MATERIAL FOR THE TASK>
•••••
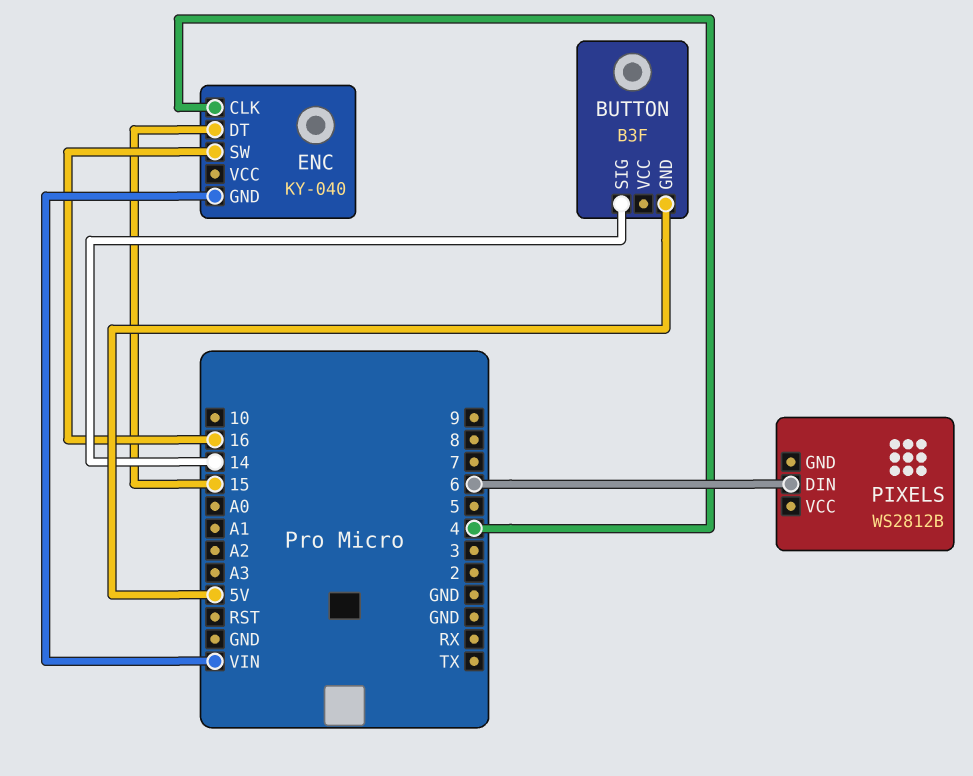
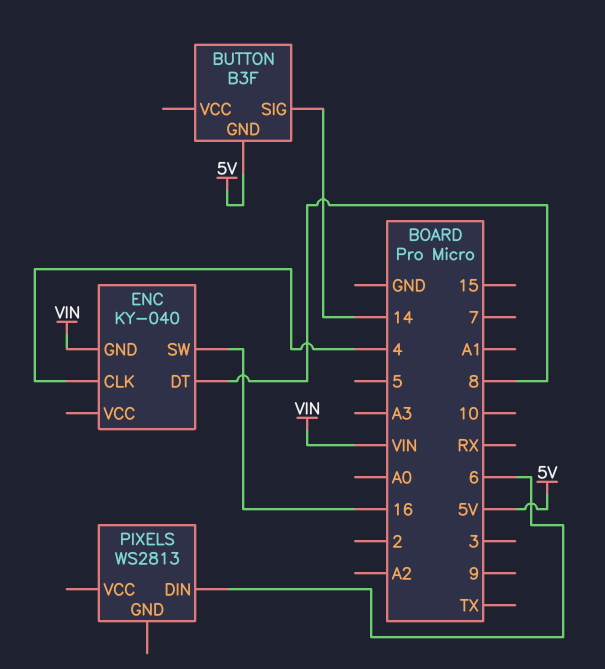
ENC pin DT: 15 -> 8
PIXELS: WS2812B -> WS2813

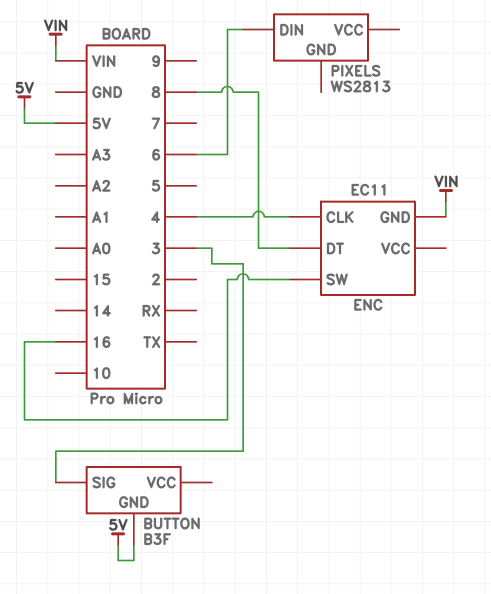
BUTTON pin SIG: 14 -> 3
ENC: KY-040 -> EC11

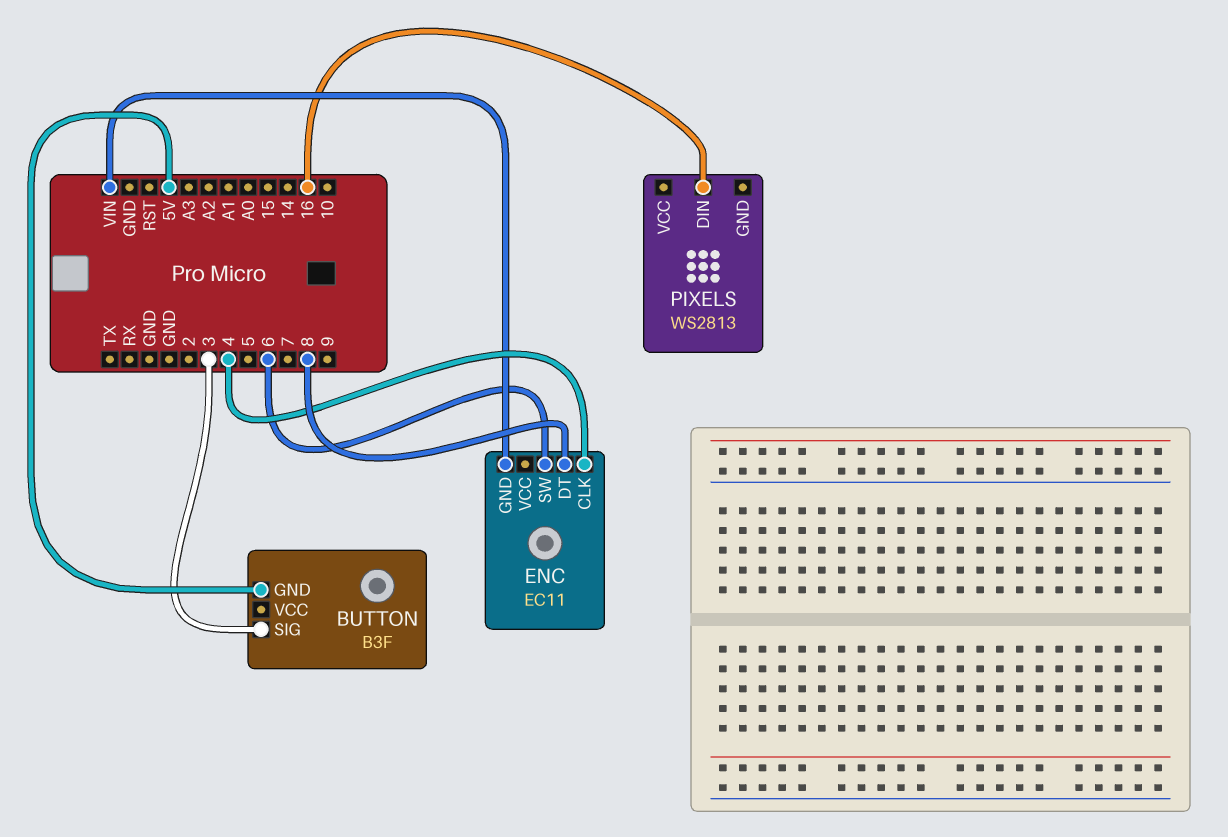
ENC pin SW: 16 -> 6
PIXELS pin DIN: 6 -> 16

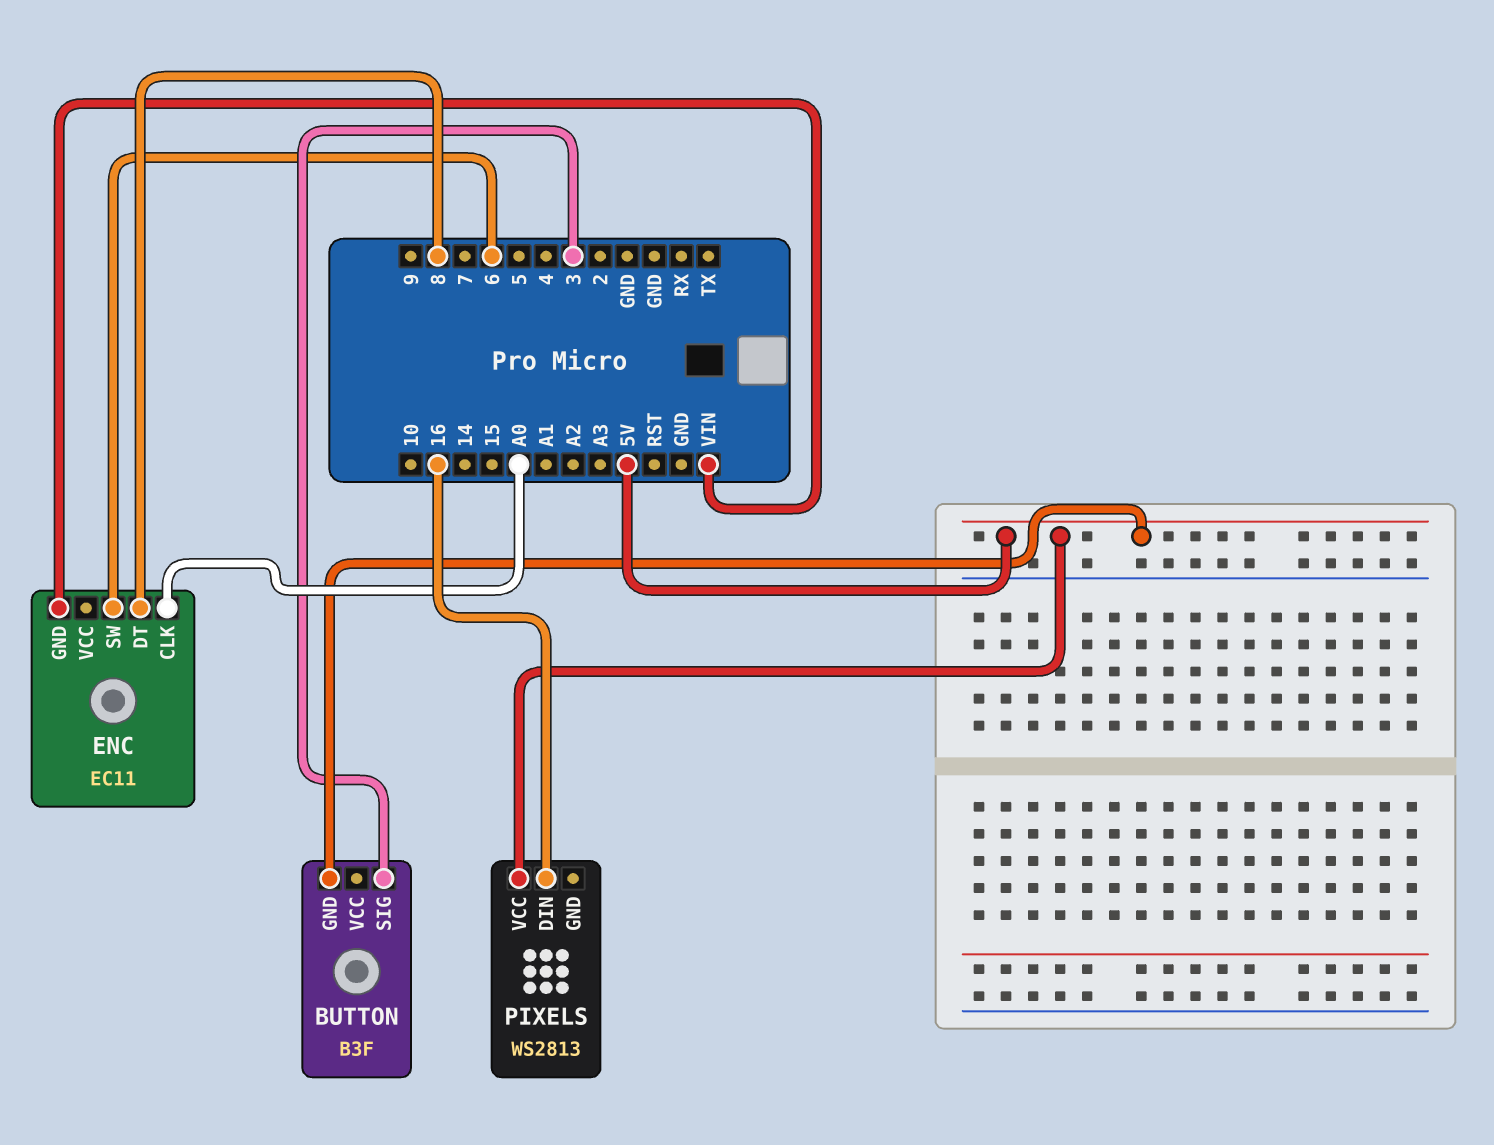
ENC pin CLK: 4 -> A0
PIXELS pin VCC: none -> 5V

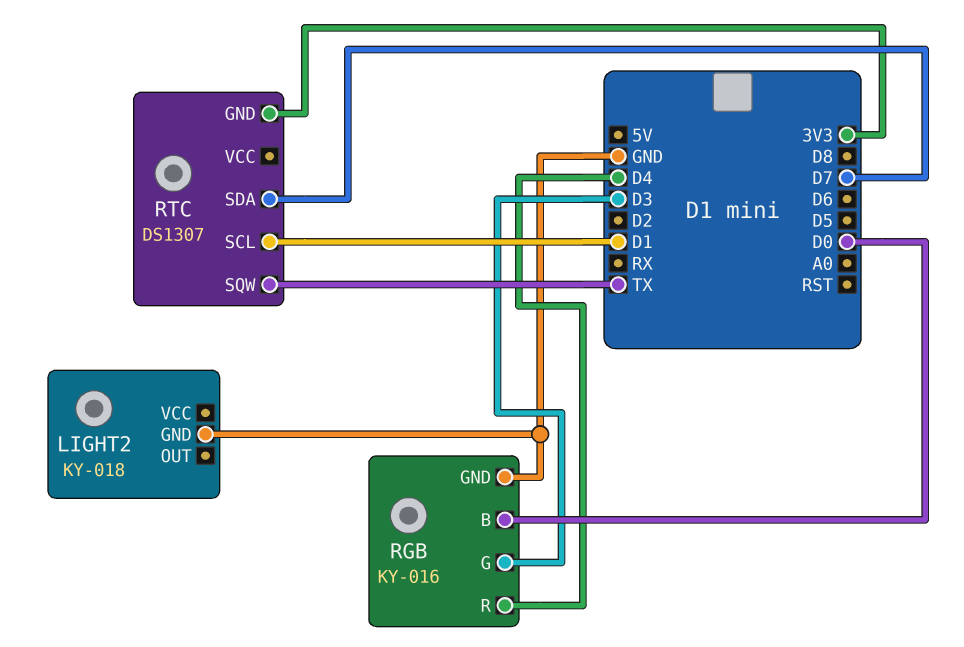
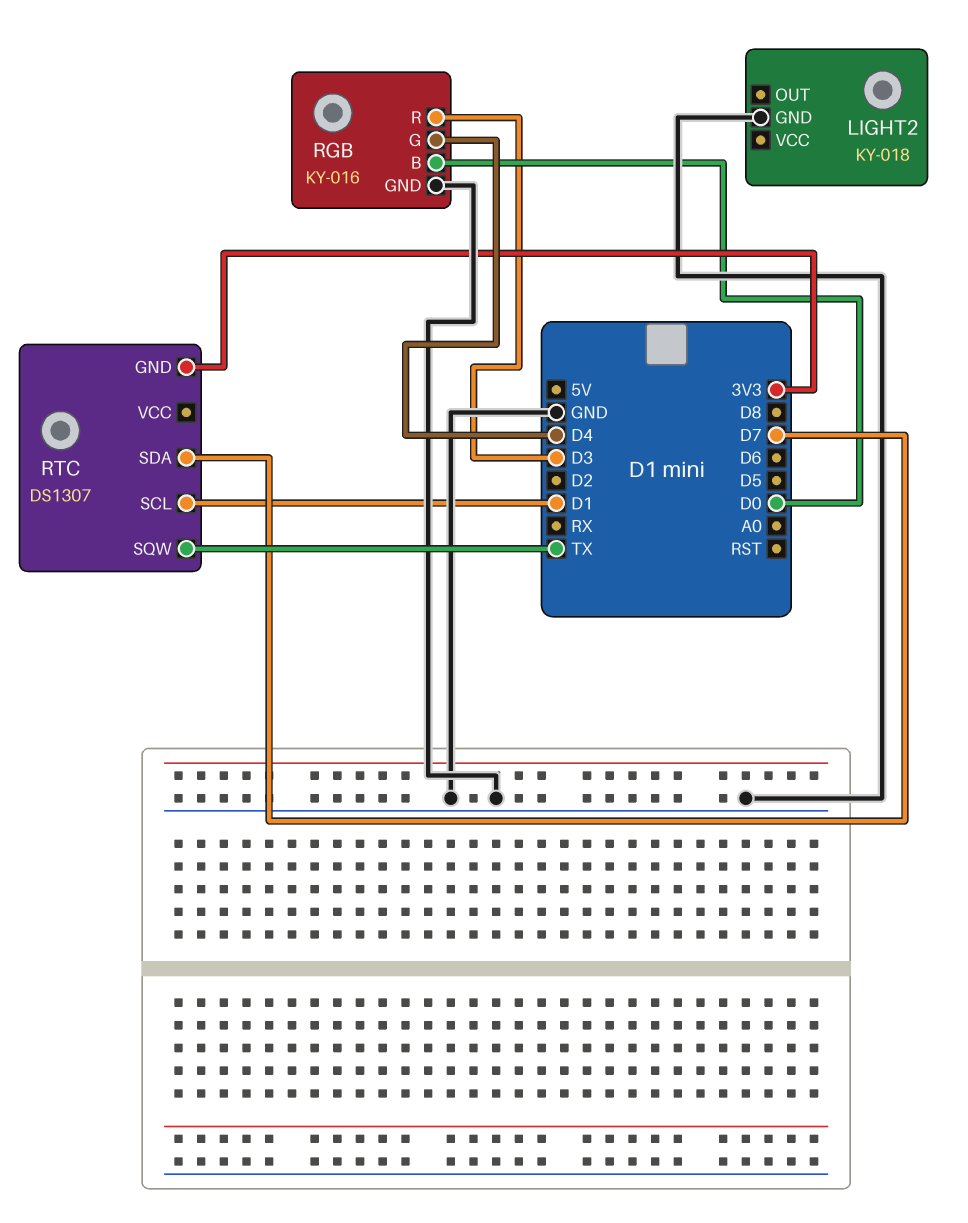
RGB pin G: D3 -> D4
RGB pin R: D4 -> D3

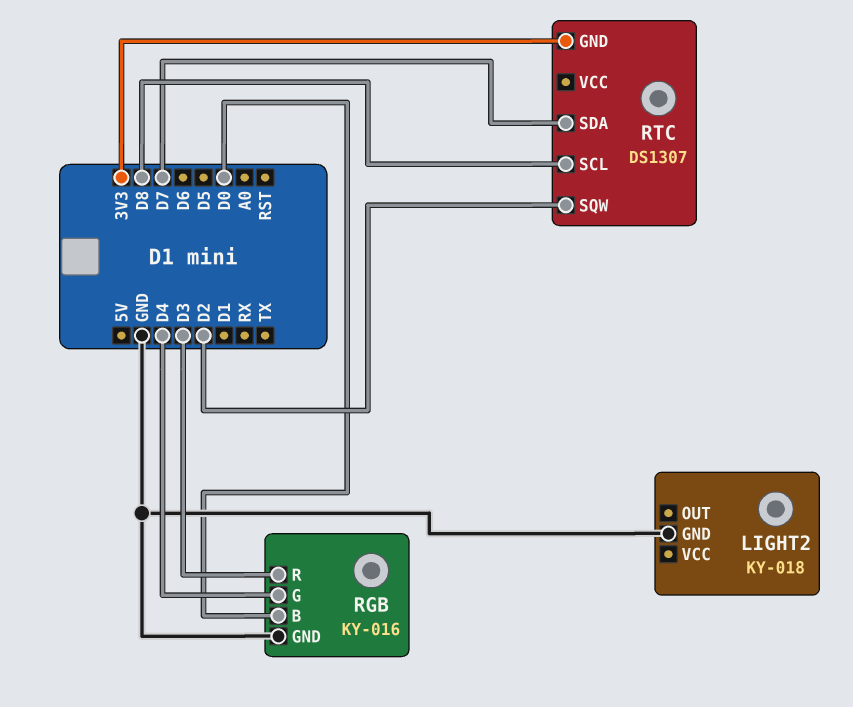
RTC pin SCL: D1 -> D8
RTC pin SQW: TX -> D2

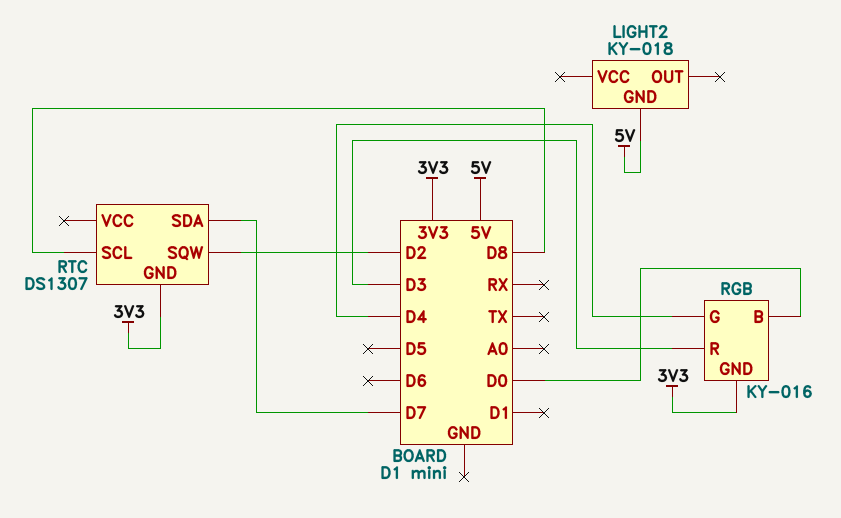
LIGHT2 pin GND: GND -> 5V
RGB pin GND: GND -> 3V3

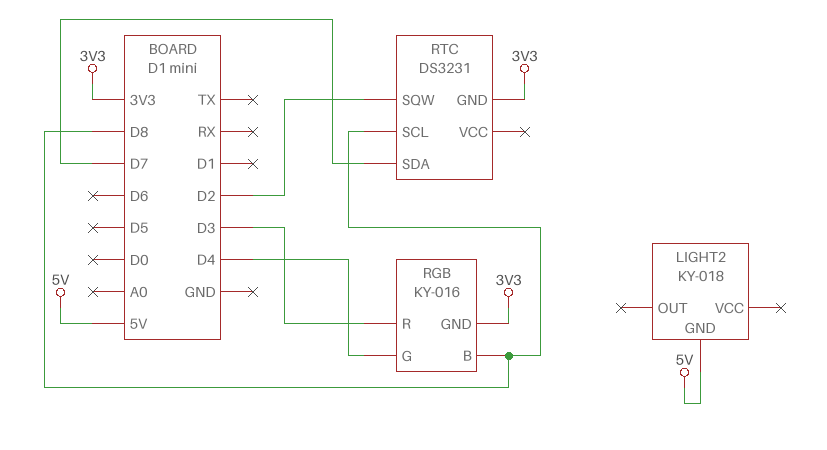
RGB pin B: D0 -> D8
RTC: DS1307 -> DS3231

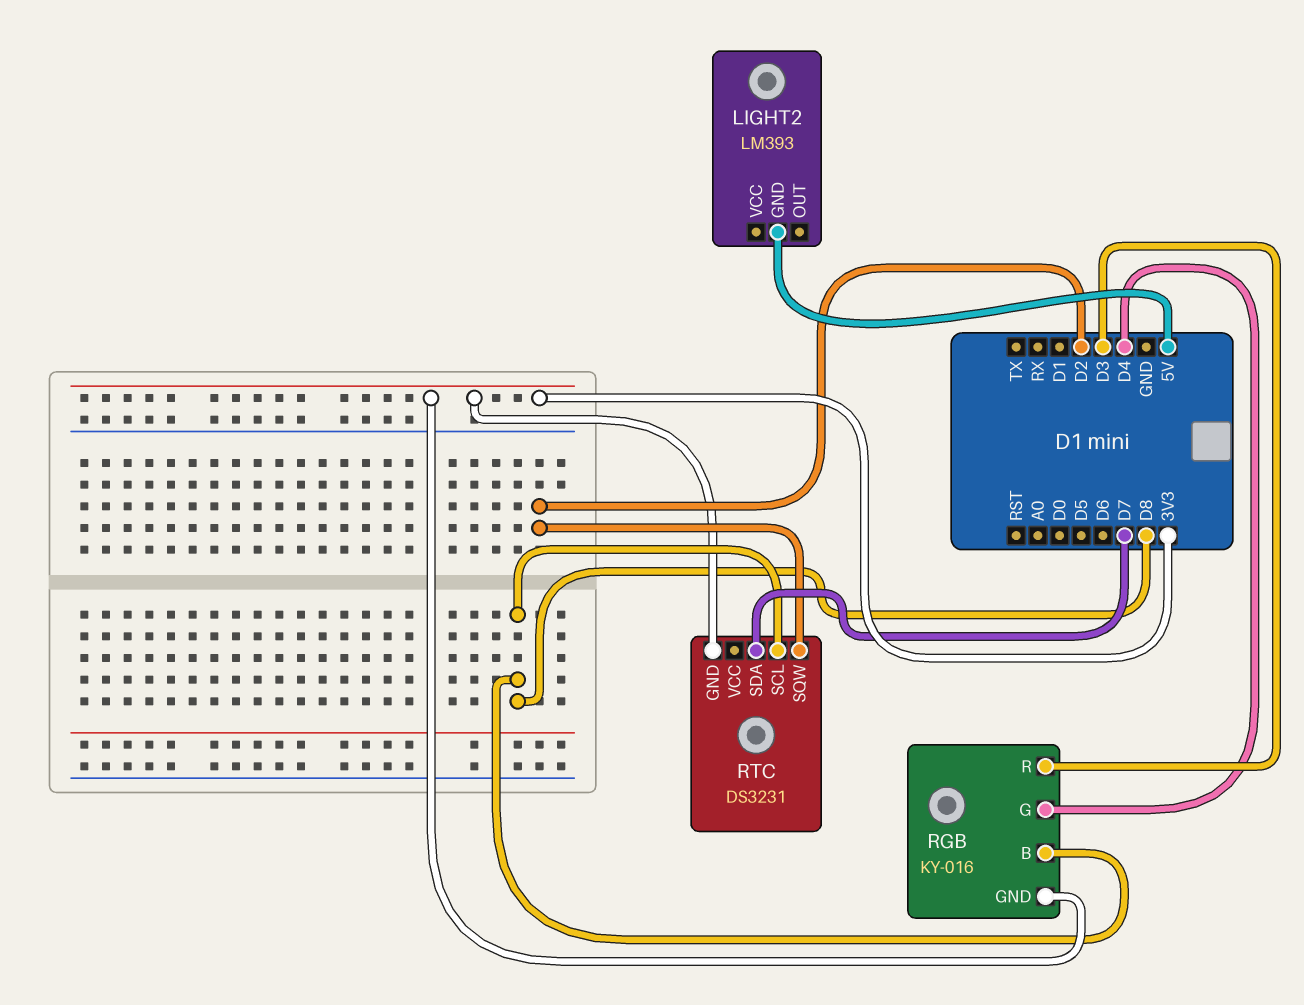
LIGHT2: KY-018 -> LM393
•••••
ASSIGNMENT>
Return only the number of lines in the data that hold the string "PIXELS".

EXERCISE OUTPUT>
3